### Records provided
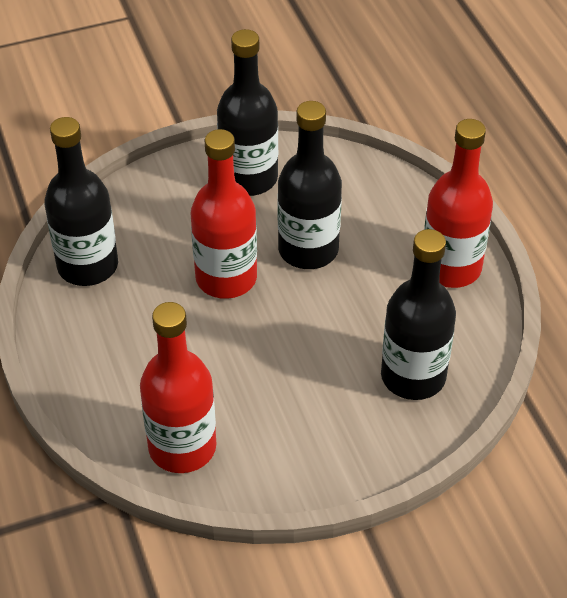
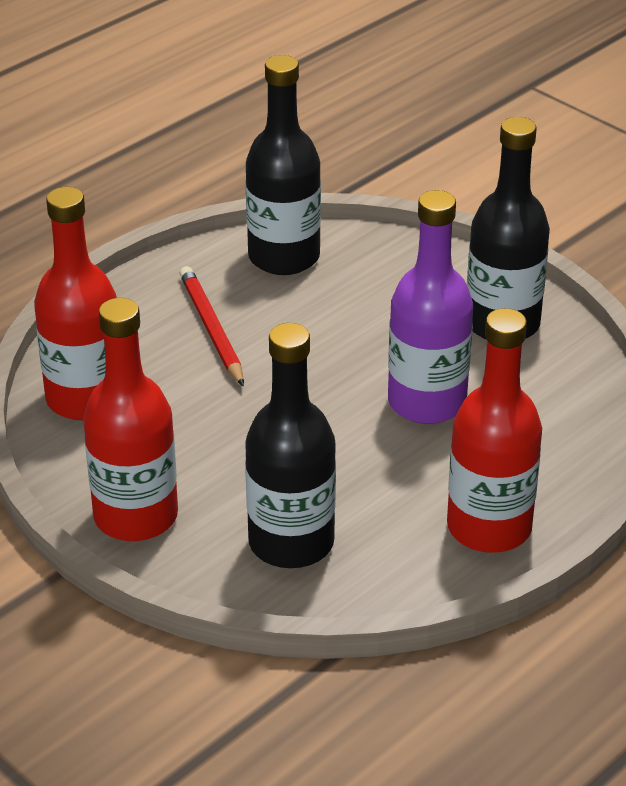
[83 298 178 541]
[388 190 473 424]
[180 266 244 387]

...

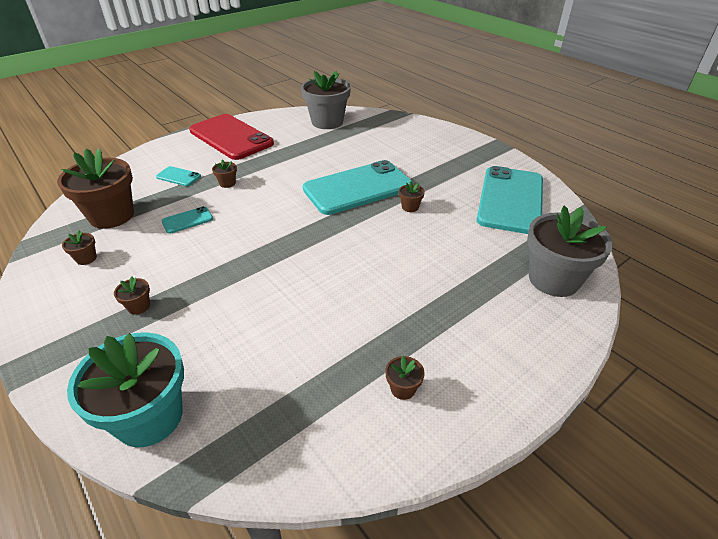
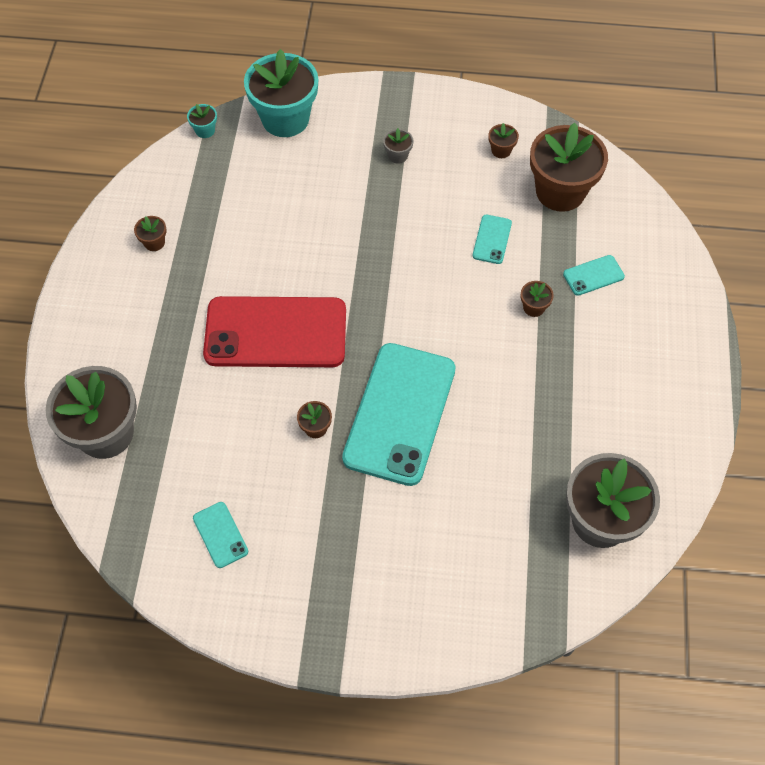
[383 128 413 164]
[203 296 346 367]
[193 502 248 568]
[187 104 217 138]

### Assignment
Starting at the line above that contains "[383 128 413 164]", repeat each line exactly up to and including the line that contains "[187 104 217 138]", and stop there.

### Answer for this exercise
[383 128 413 164]
[203 296 346 367]
[193 502 248 568]
[187 104 217 138]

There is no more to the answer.